- [Items from a dataset]:
━━━
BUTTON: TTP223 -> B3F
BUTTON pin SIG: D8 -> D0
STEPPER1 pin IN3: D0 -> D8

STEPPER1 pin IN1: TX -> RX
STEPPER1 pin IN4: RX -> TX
━━━
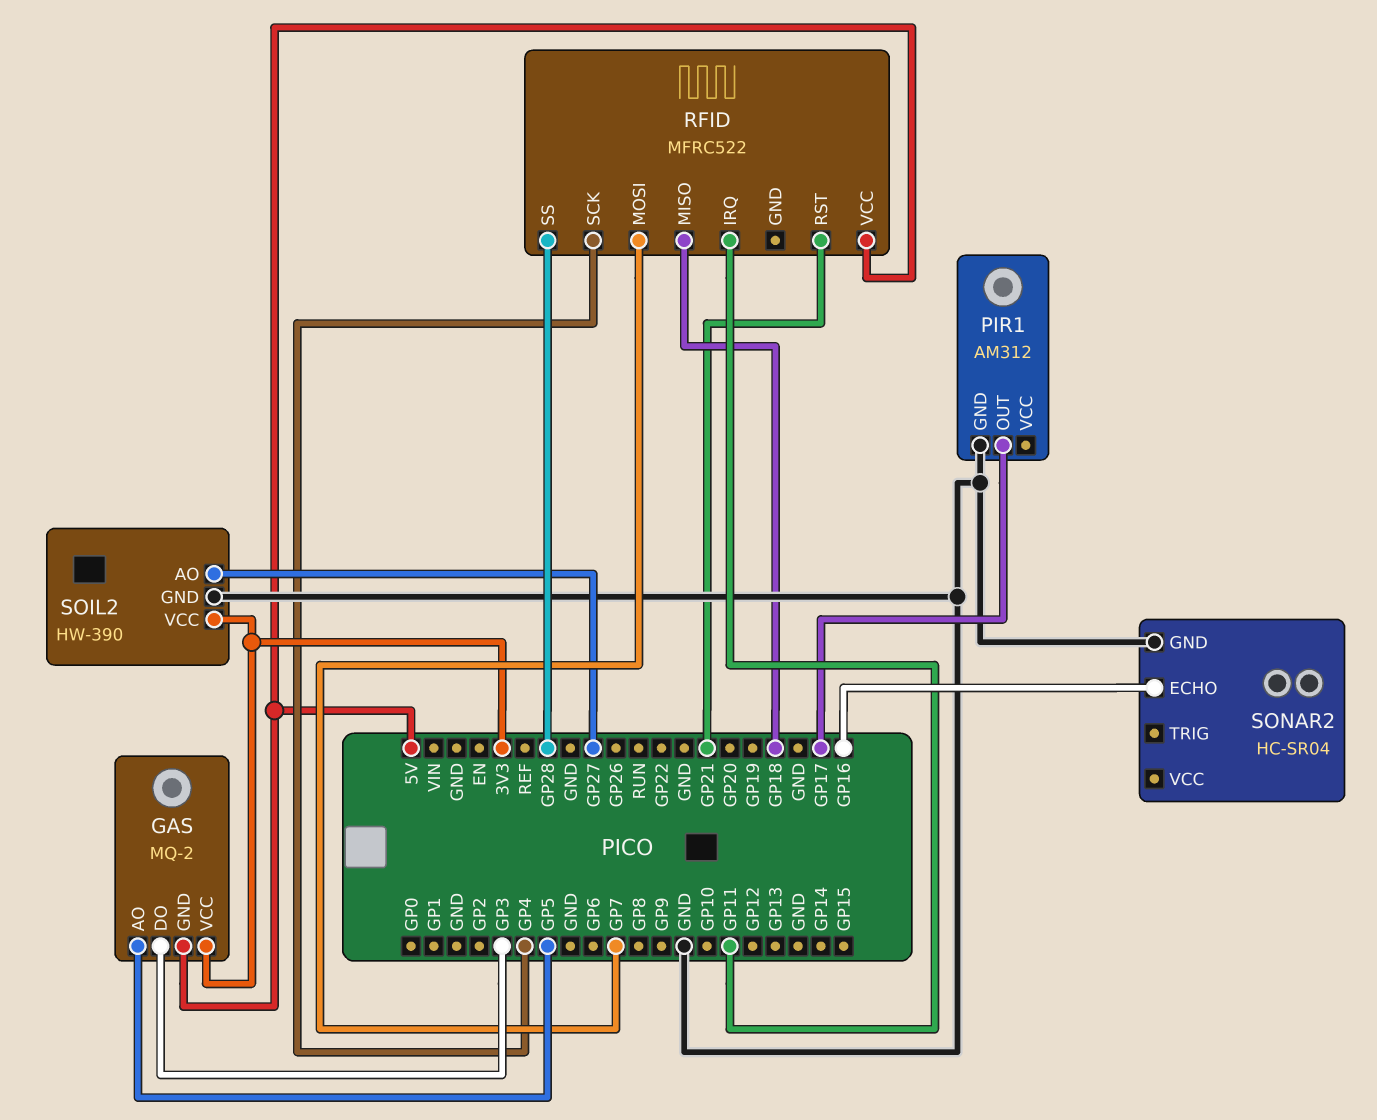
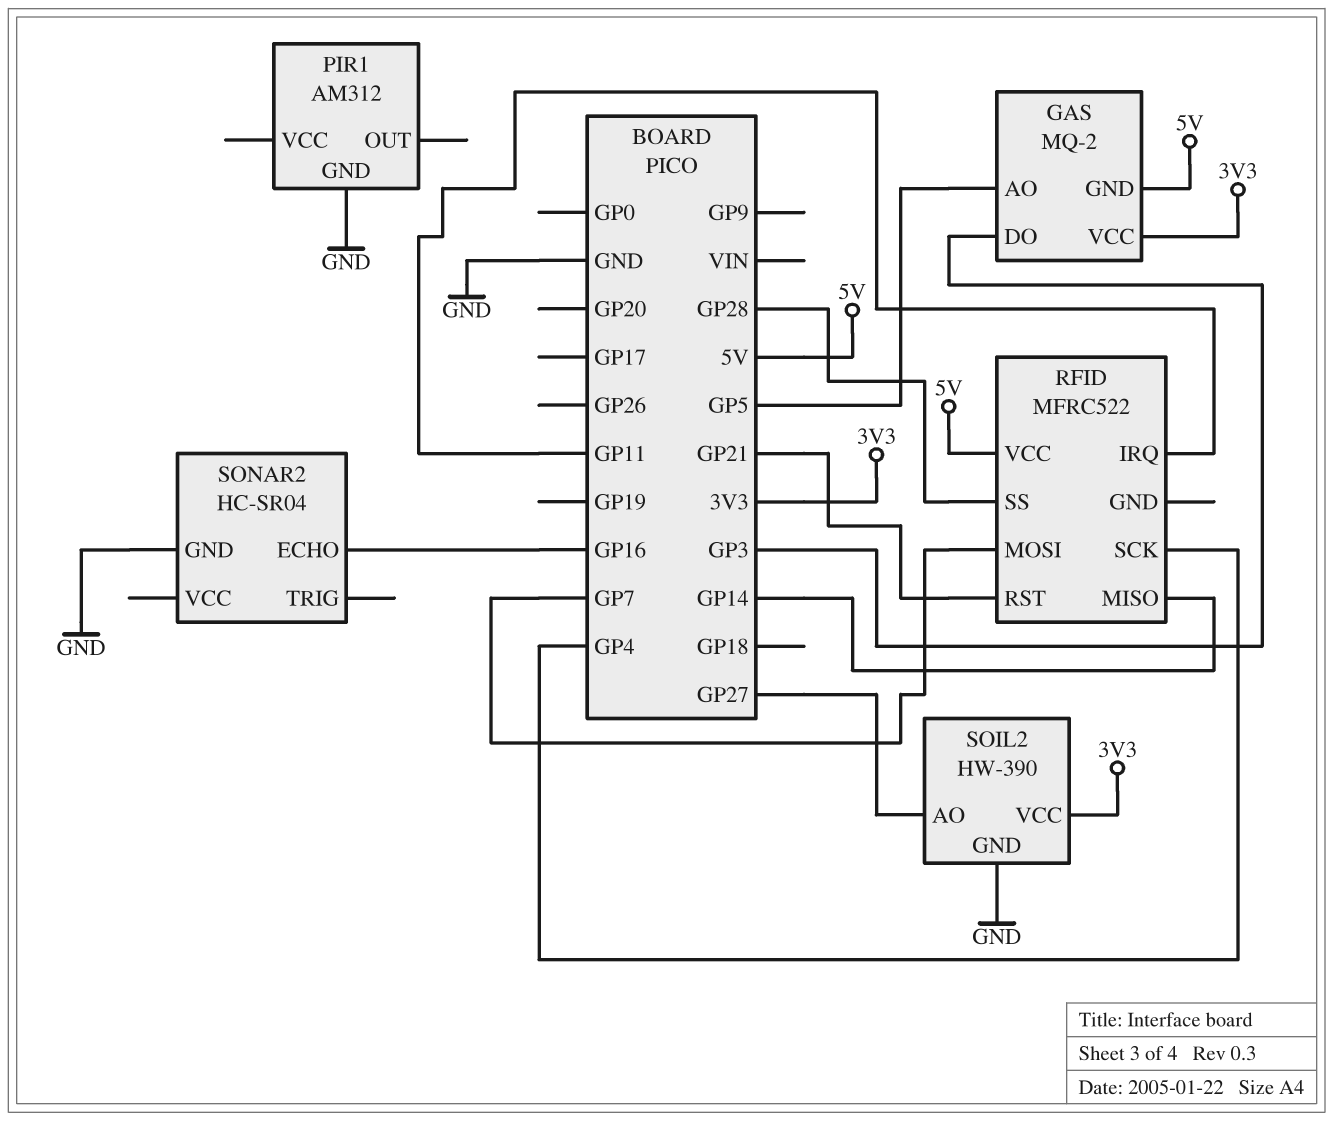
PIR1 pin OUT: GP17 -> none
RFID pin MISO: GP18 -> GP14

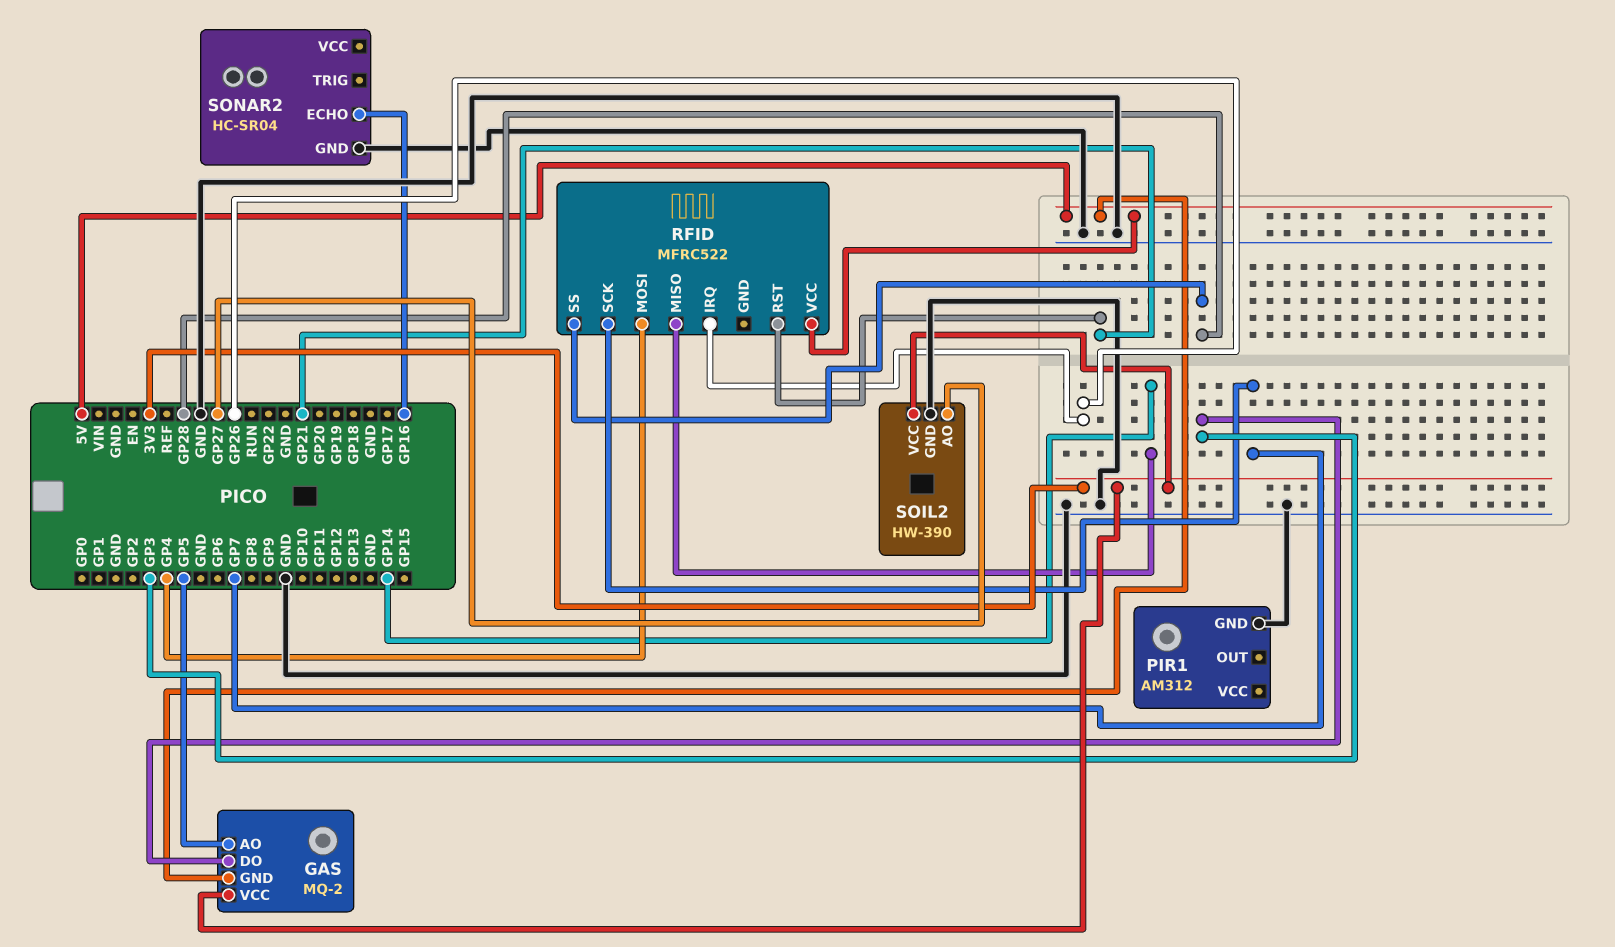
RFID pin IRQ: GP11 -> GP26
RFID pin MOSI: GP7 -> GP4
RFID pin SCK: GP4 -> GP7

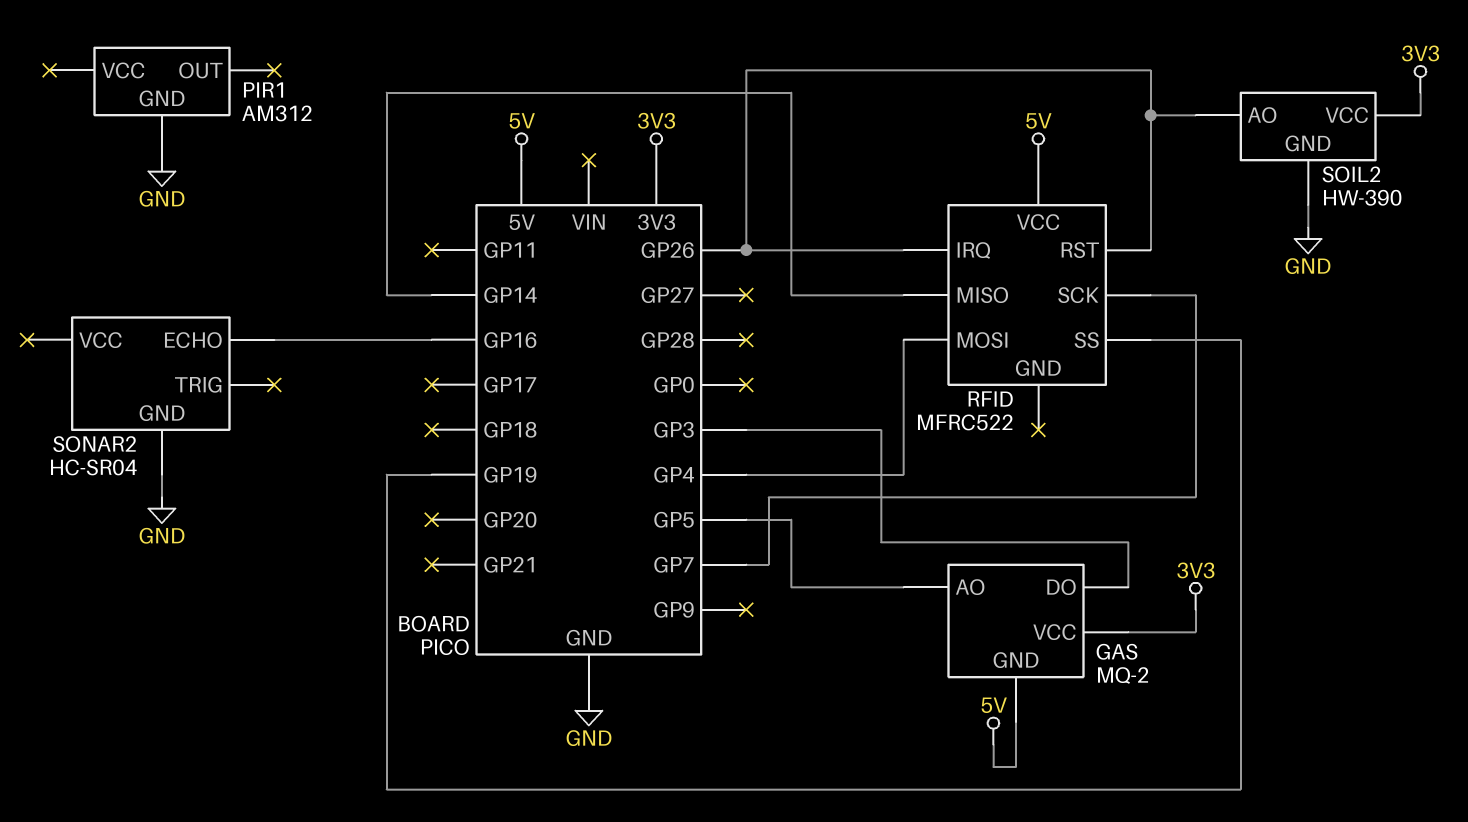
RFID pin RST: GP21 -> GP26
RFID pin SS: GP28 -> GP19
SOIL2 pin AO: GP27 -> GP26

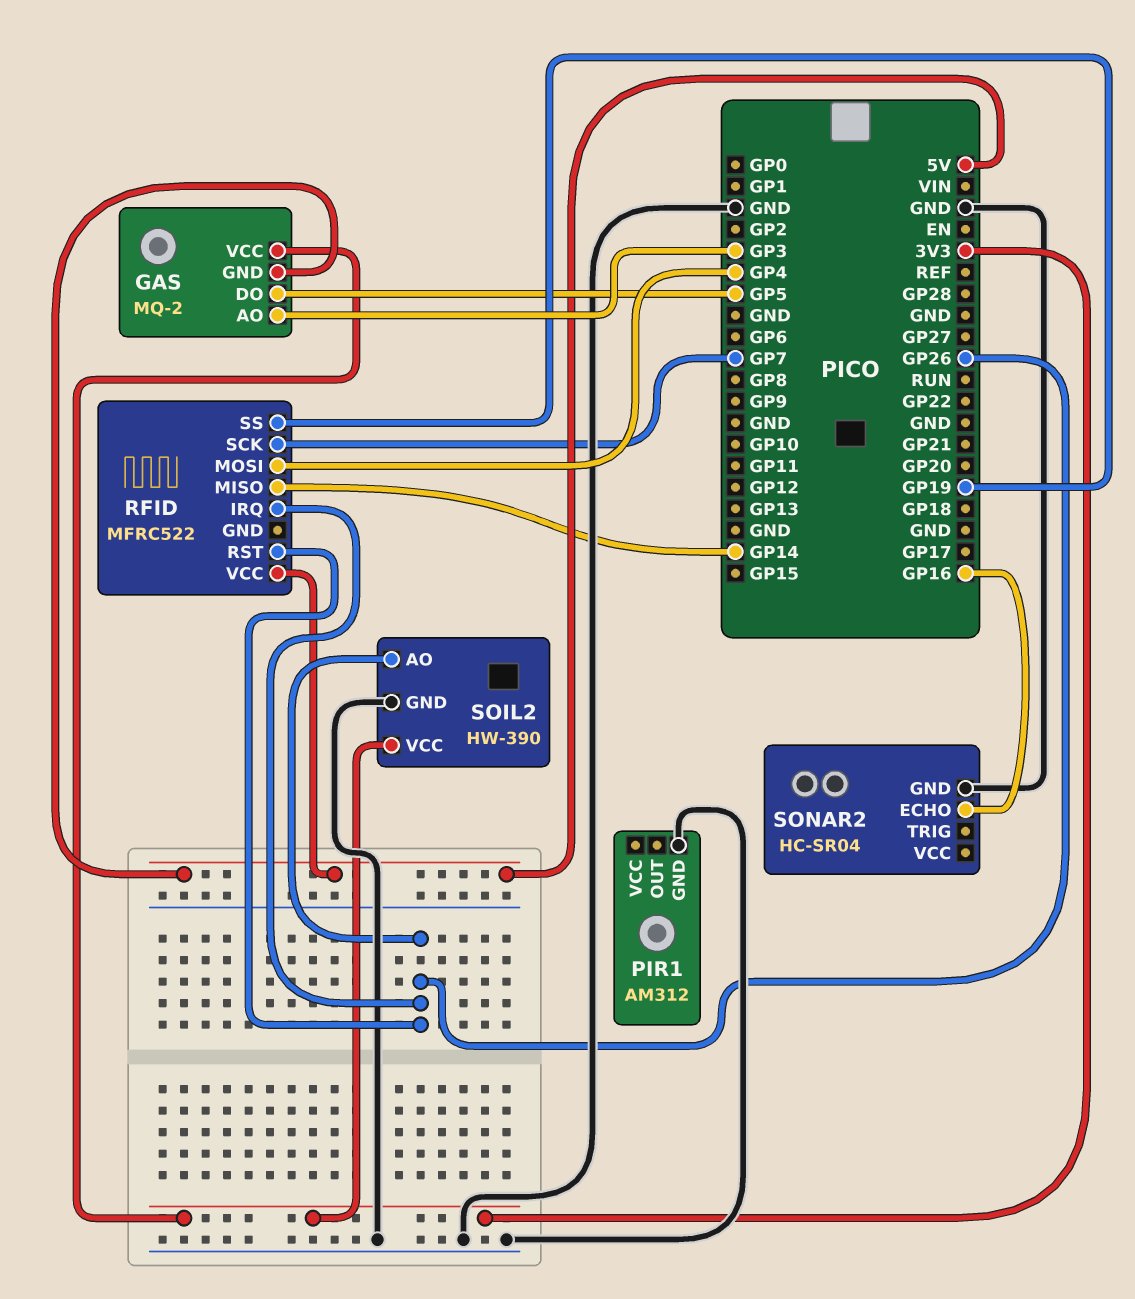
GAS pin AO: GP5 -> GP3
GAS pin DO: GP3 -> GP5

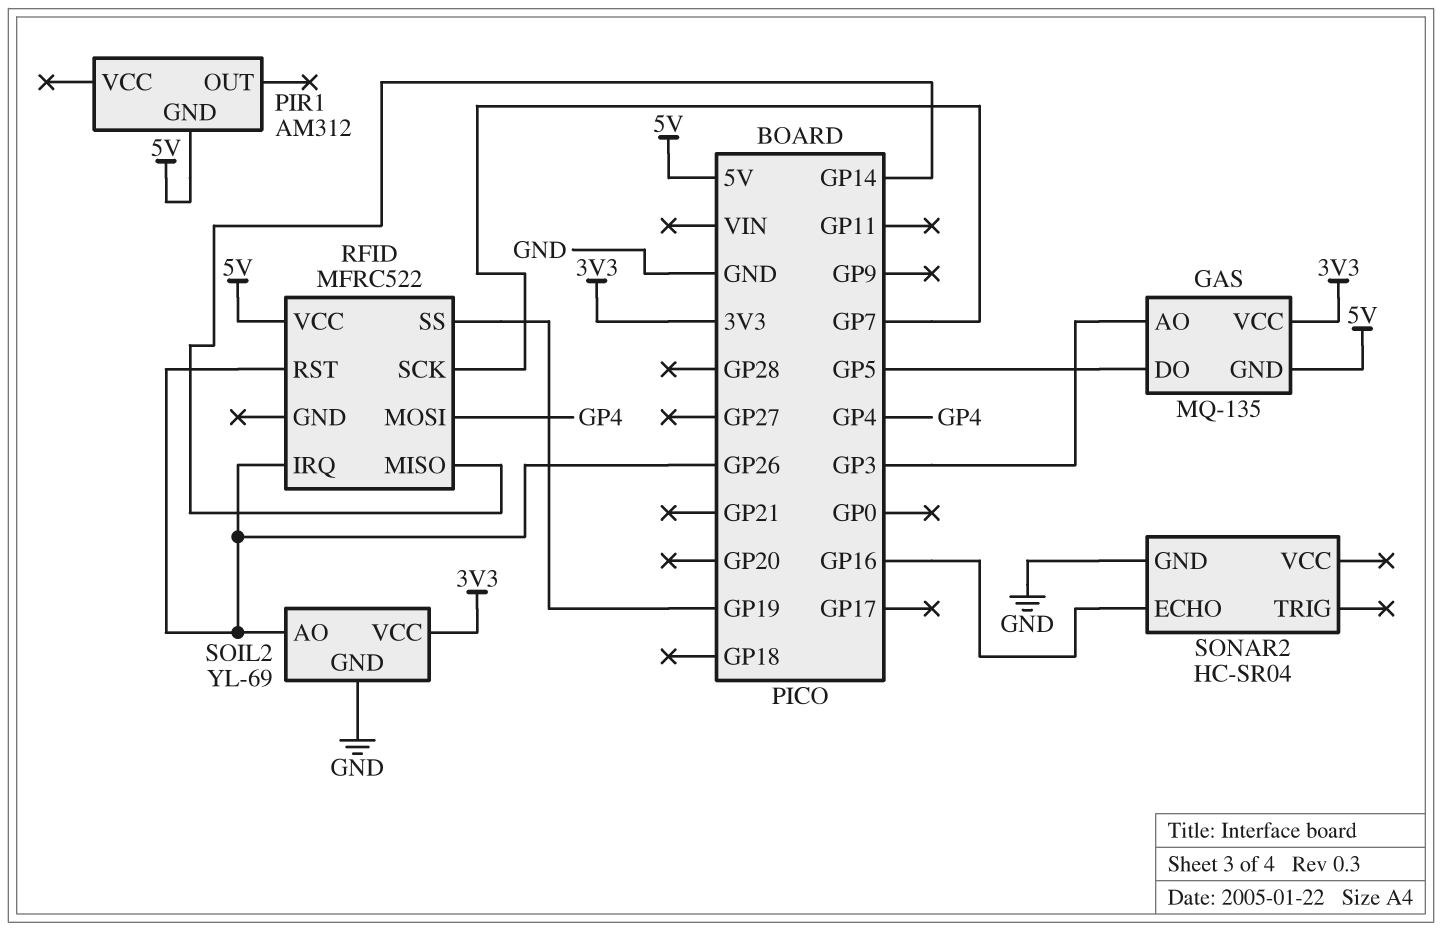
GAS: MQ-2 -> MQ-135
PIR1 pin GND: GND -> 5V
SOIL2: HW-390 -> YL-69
━━━
- [Directions for this task]:
Every line from the one with "RFID pin SS: GP28 -> GP19" through the one with "SOIL2: HW-390 -> YL-69" is to be reproduced exactly as written above, and the pictures are to be dropped.

- [Problem solution]:
RFID pin SS: GP28 -> GP19
SOIL2 pin AO: GP27 -> GP26

GAS pin AO: GP5 -> GP3
GAS pin DO: GP3 -> GP5

GAS: MQ-2 -> MQ-135
PIR1 pin GND: GND -> 5V
SOIL2: HW-390 -> YL-69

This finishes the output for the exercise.